RECORD EXTRACTS:
---+---

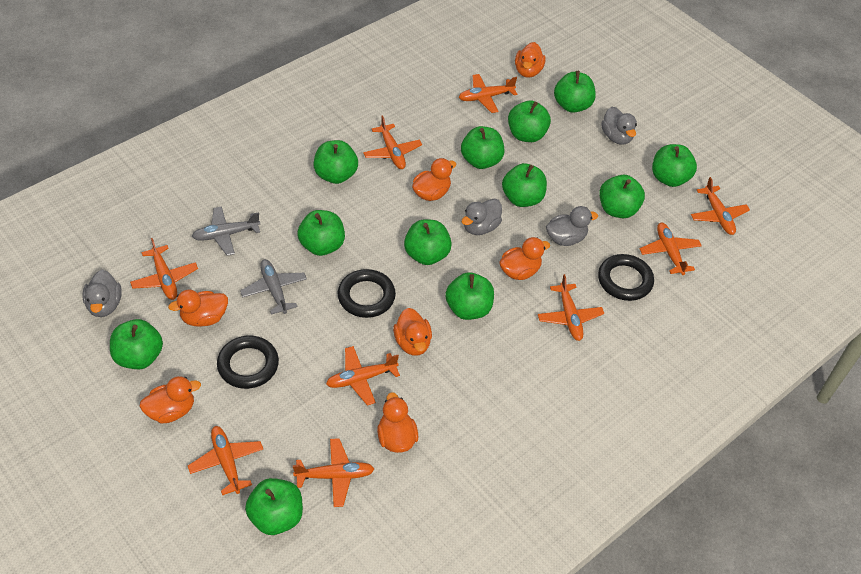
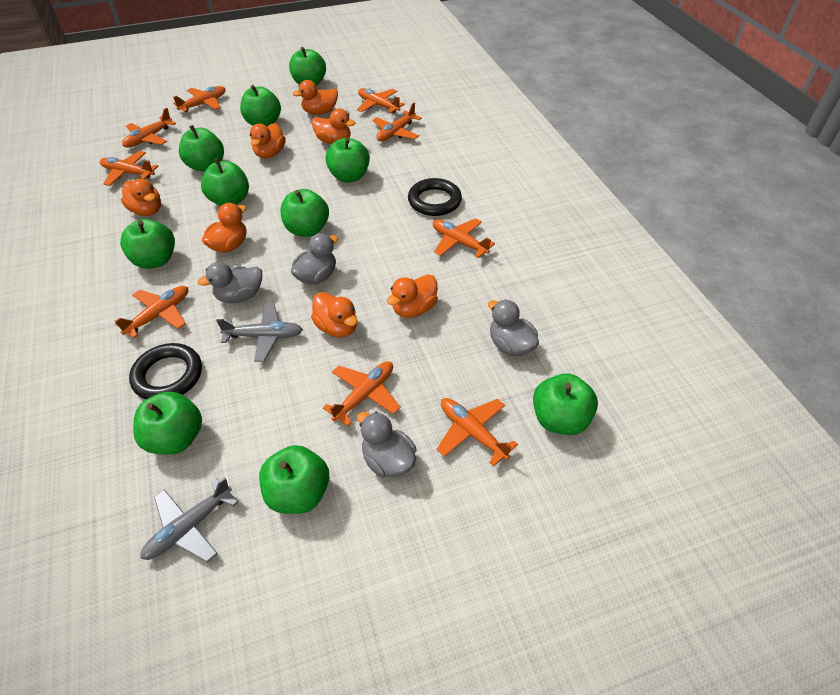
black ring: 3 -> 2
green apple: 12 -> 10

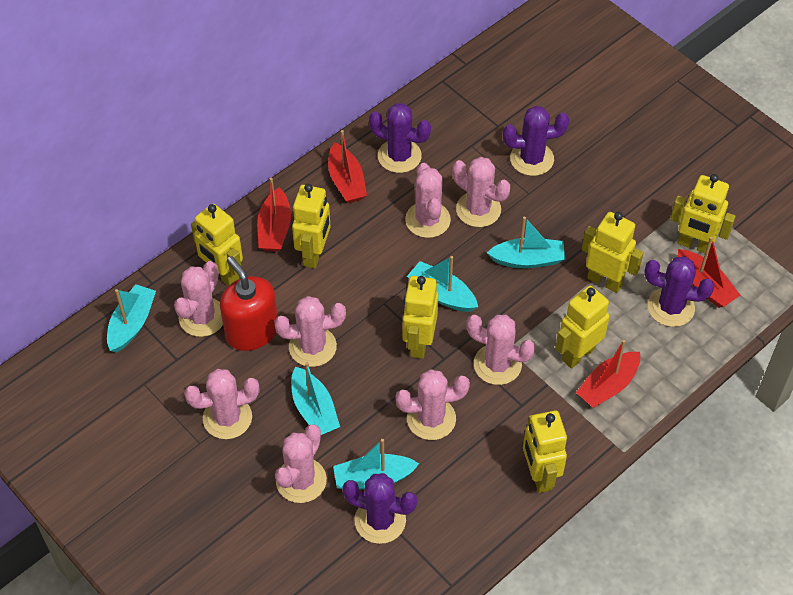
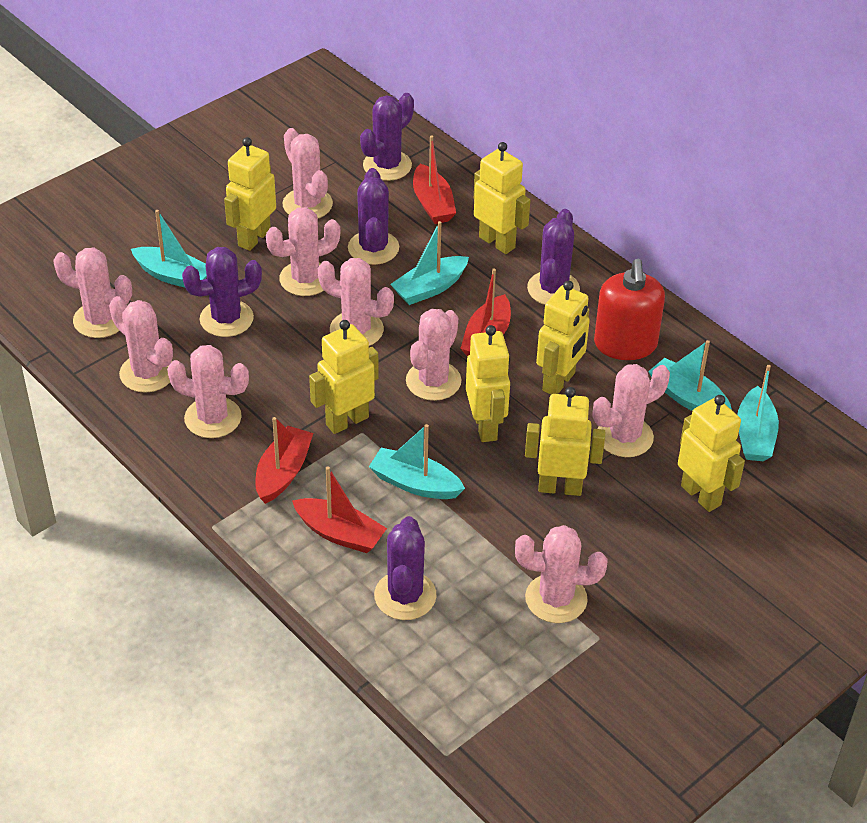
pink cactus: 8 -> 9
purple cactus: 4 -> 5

---+---

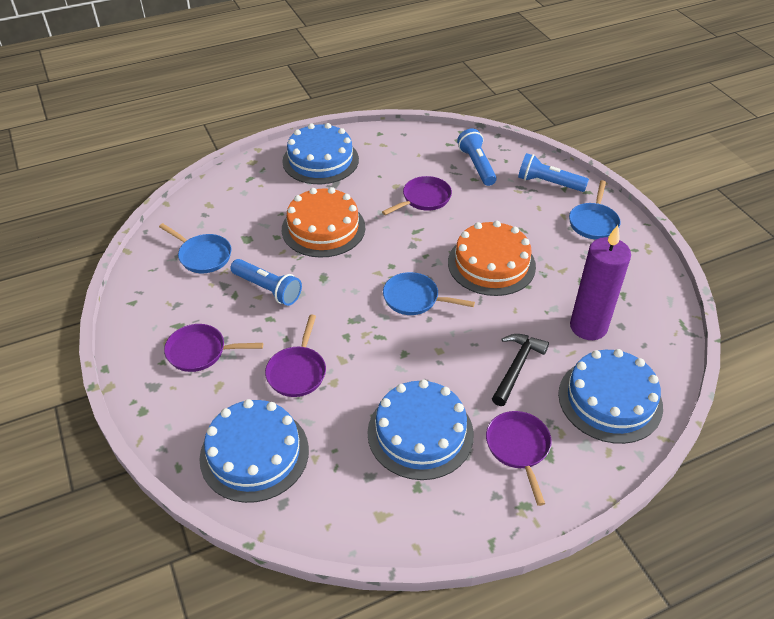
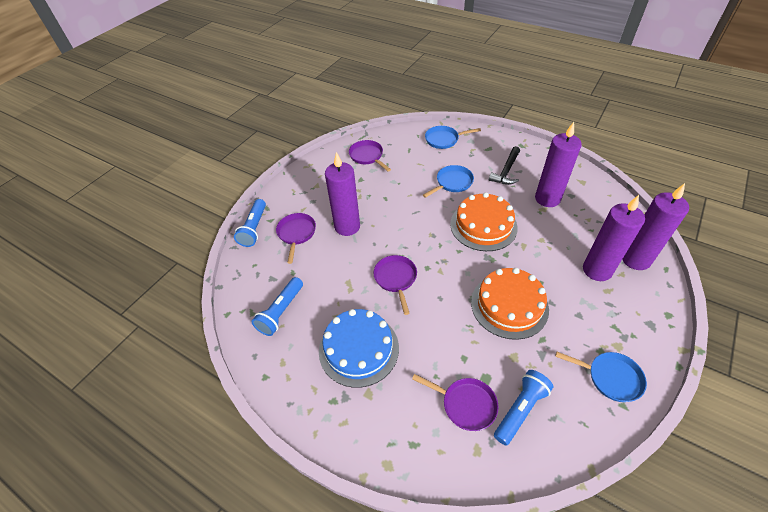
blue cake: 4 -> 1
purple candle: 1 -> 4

---+---

WHAT THIS TASK INVOLVES: Reproduce the records above exactly, but only from the line with "green apple: 12 -> 10" up to and including the line with "purple cactus: 4 -> 5". Leave the pictures out.

SOLUTION FOR THIS PROBLEM:
green apple: 12 -> 10

pink cactus: 8 -> 9
purple cactus: 4 -> 5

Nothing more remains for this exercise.